**What to work on:** Once the pictures have been set aside, copy every remaining entry exactly.

Scene image comparisons:
- - -
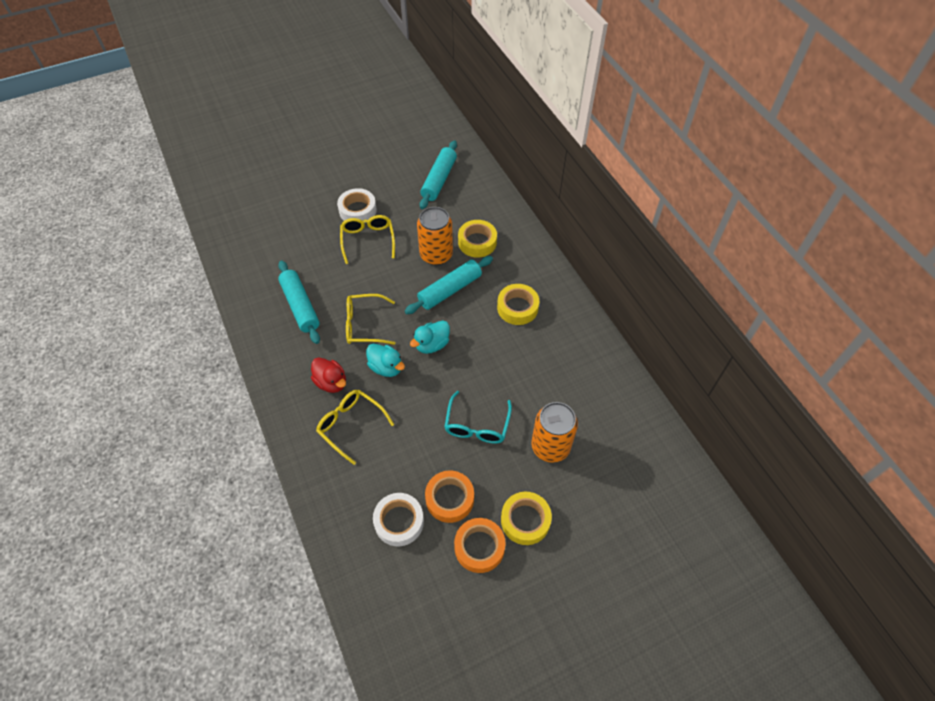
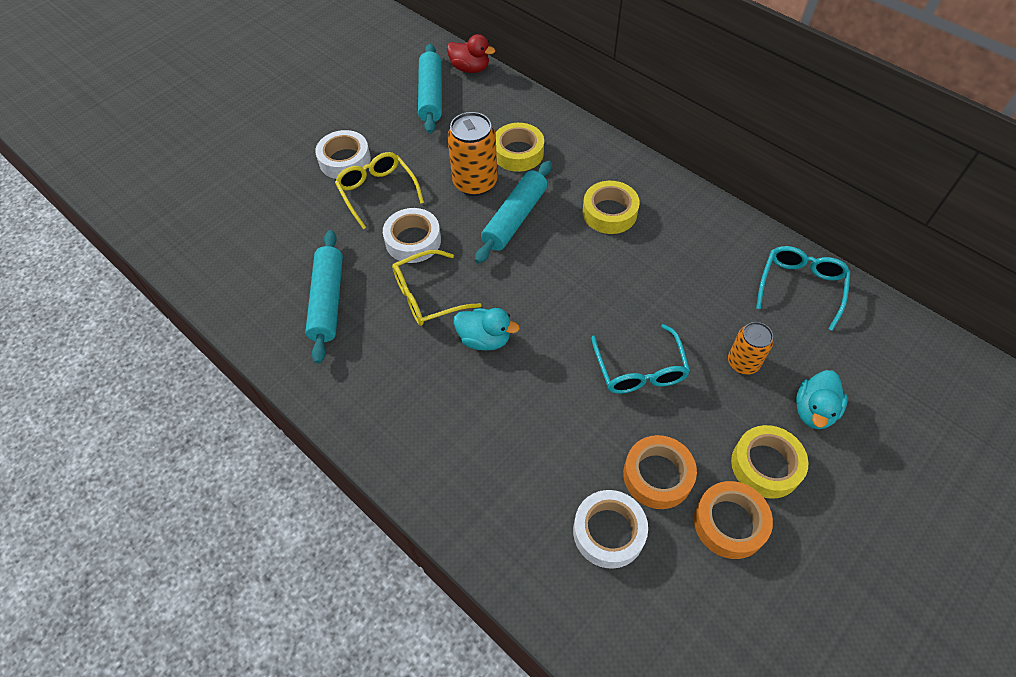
camera: 20 degrees left, 0 degrees up
(300, 306) = (328, 301): turquoise rolling pin -> turquoise rolling pin turned 45 degrees clockwise
(331, 382) = (421, 384): red duck -> red duck (470, 68)
(351, 425) = (477, 430): yellow glasses -> none
(374, 283) = (413, 241): none -> white tape
(432, 344) = (528, 291): turquoise duck -> turquoise duck (814, 411)
(550, 446) = (743, 362): orange can -> orange can, size x0.62
(623, 409) = (800, 288): none -> turquoise glasses

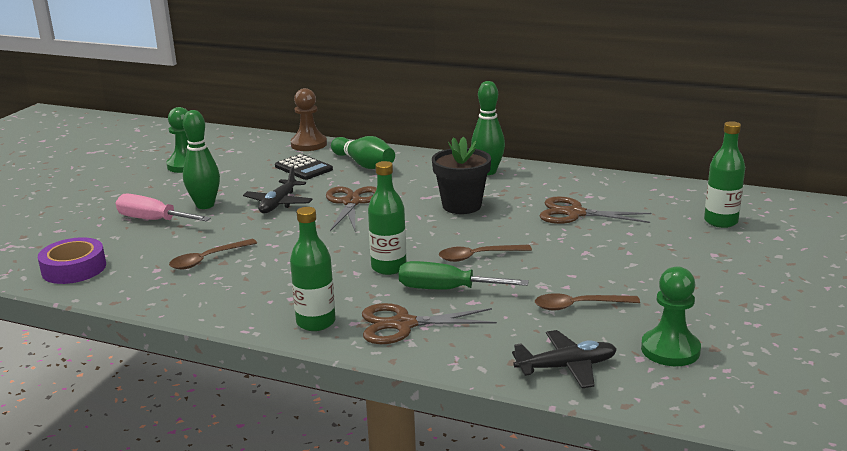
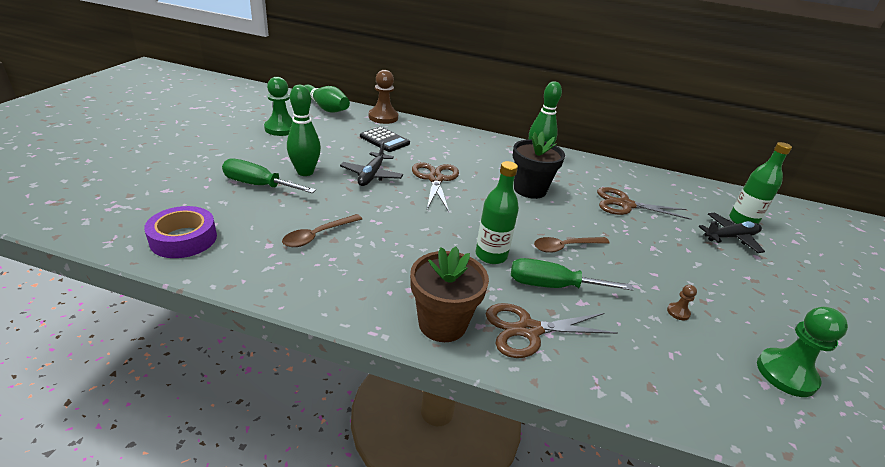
camera: 10 degrees left, 10 degrees up
(153, 220) = (258, 185): pink screwdriver -> green screwdriver
(316, 322) = (442, 323): green bottle -> brown flower pot
(364, 164) = (434, 141): green bowling pin -> green bowling pin (325, 108)
(567, 367) = (706, 396): black plane -> black plane (730, 237)
(579, 306) = (678, 312): brown spoon -> brown pawn

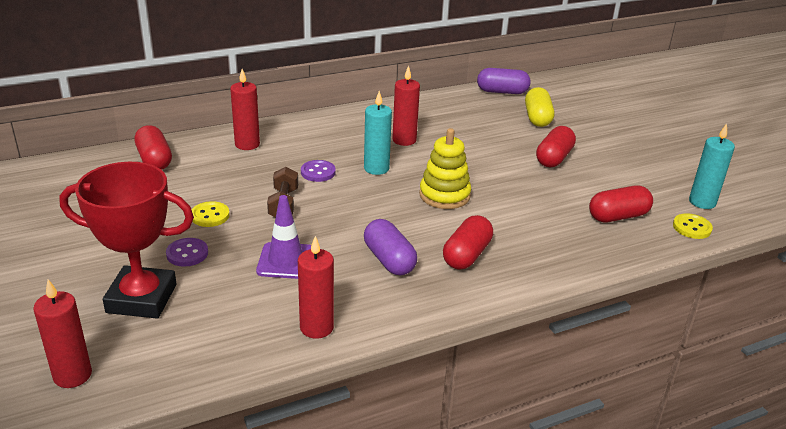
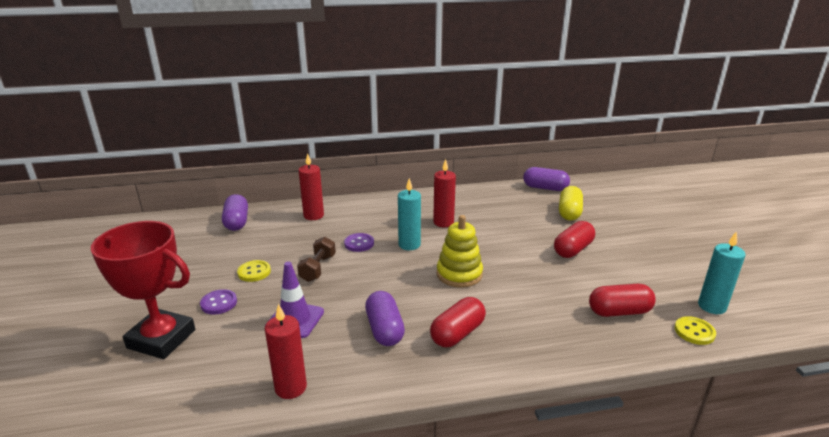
camera: 15 degrees right, 5 degrees down
(72, 375) = (67, 403): red candle -> none
(154, 160) = (237, 222): red capsule -> purple capsule

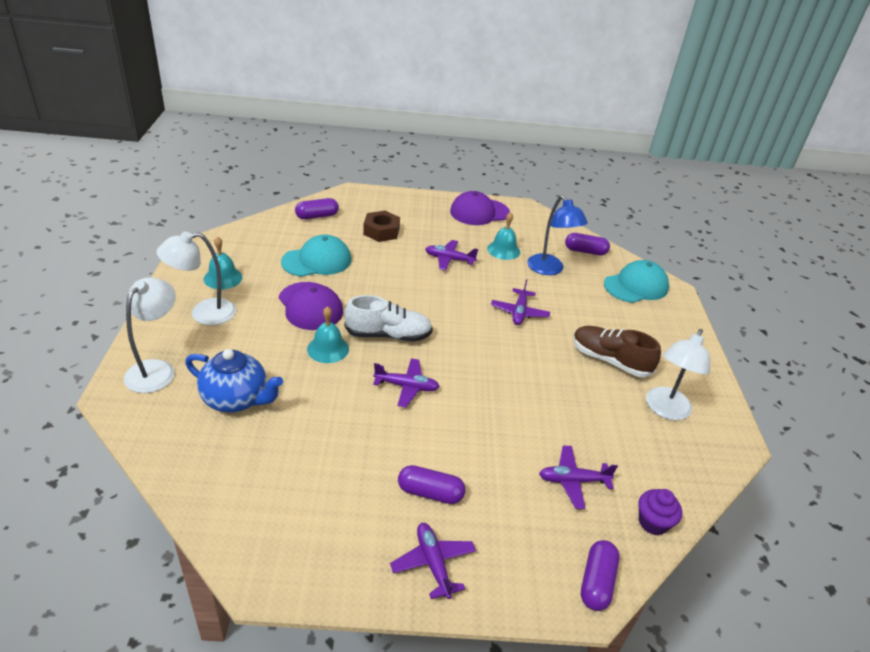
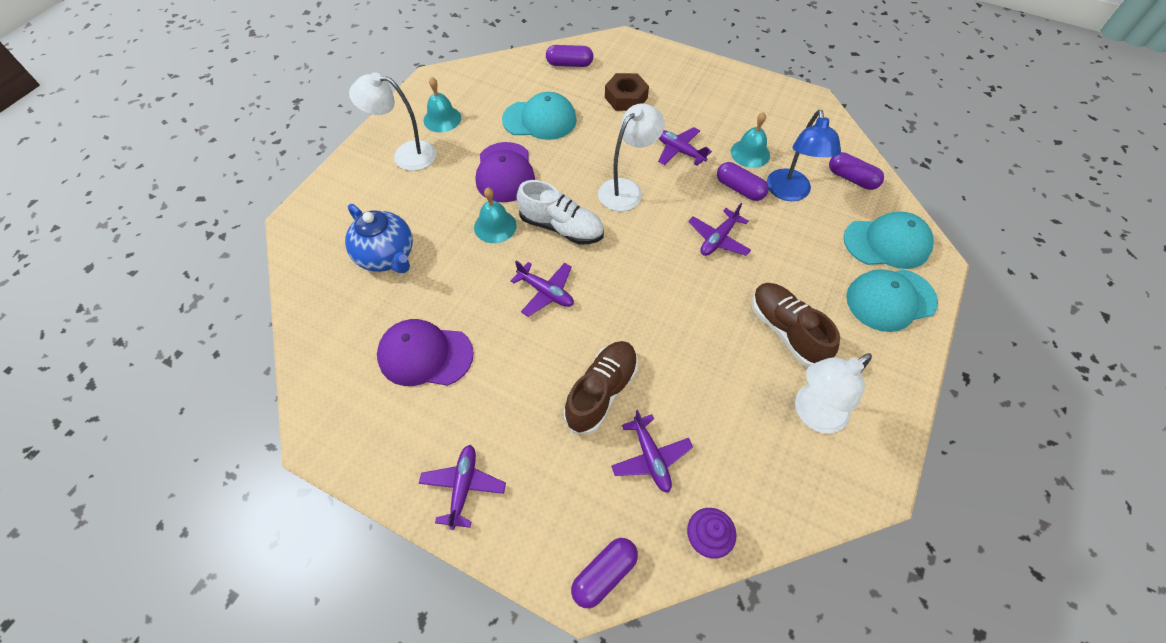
camera: 30 degrees right, 20 degrees up
(156, 369) = (338, 204): white lamp -> white lamp (626, 189)
(430, 493) = (502, 415): purple capsule -> purple capsule (739, 189)
(479, 212) = (752, 96): purple cap -> purple cap (425, 355)
(502, 446) = (601, 392): none -> brown shoe
(573, 481) = (650, 457): purple plane -> purple plane turned 135 degrees counterclockwise
(663, 321) = (890, 300): none -> turquoise cap

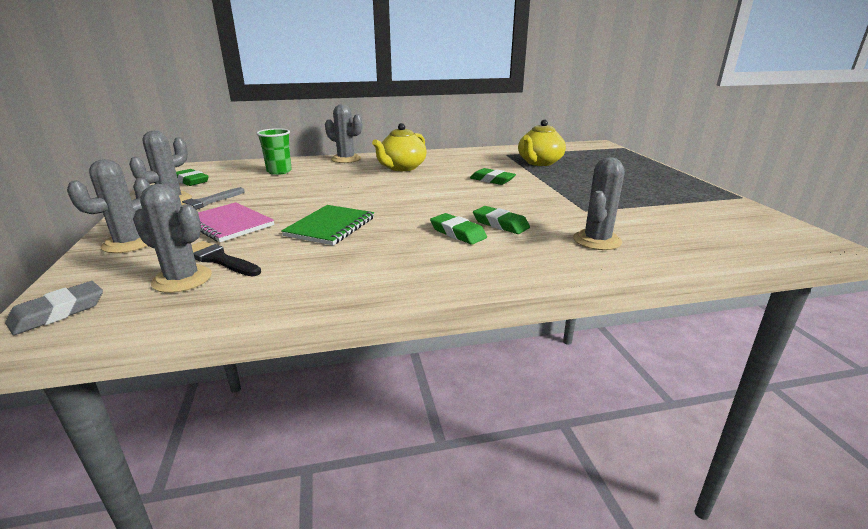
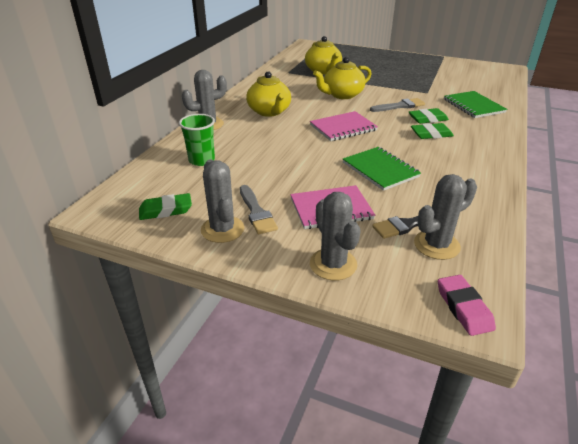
camera: 55 degrees left, 10 degrees up
(58, 312) = (463, 308): grey eraser -> pink eraser
(409, 196) = (343, 128): none -> pink notebook
(492, 180) = (342, 95): green eraser -> yellow teapot
(512, 206) = (399, 106): none -> grey brush
(597, 240) = (473, 106): grey cactus -> green notebook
- - -
**Solution for this task:**
camera: 20 degrees left, 0 degrees up
(300, 306) = (328, 301): turquoise rolling pin -> turquoise rolling pin turned 45 degrees clockwise
(331, 382) = (421, 384): red duck -> red duck (470, 68)
(351, 425) = (477, 430): yellow glasses -> none
(374, 283) = (413, 241): none -> white tape
(432, 344) = (528, 291): turquoise duck -> turquoise duck (814, 411)
(550, 446) = (743, 362): orange can -> orange can, size x0.62
(623, 409) = (800, 288): none -> turquoise glasses

camera: 10 degrees left, 10 degrees up
(153, 220) = (258, 185): pink screwdriver -> green screwdriver
(316, 322) = (442, 323): green bottle -> brown flower pot
(364, 164) = (434, 141): green bowling pin -> green bowling pin (325, 108)
(567, 367) = (706, 396): black plane -> black plane (730, 237)
(579, 306) = (678, 312): brown spoon -> brown pawn

camera: 15 degrees right, 5 degrees down
(72, 375) = (67, 403): red candle -> none
(154, 160) = (237, 222): red capsule -> purple capsule

camera: 30 degrees right, 20 degrees up
(156, 369) = (338, 204): white lamp -> white lamp (626, 189)
(430, 493) = (502, 415): purple capsule -> purple capsule (739, 189)
(479, 212) = (752, 96): purple cap -> purple cap (425, 355)
(502, 446) = (601, 392): none -> brown shoe
(573, 481) = (650, 457): purple plane -> purple plane turned 135 degrees counterclockwise
(663, 321) = (890, 300): none -> turquoise cap

camera: 55 degrees left, 10 degrees up
(58, 312) = (463, 308): grey eraser -> pink eraser
(409, 196) = (343, 128): none -> pink notebook
(492, 180) = (342, 95): green eraser -> yellow teapot
(512, 206) = (399, 106): none -> grey brush
(597, 240) = (473, 106): grey cactus -> green notebook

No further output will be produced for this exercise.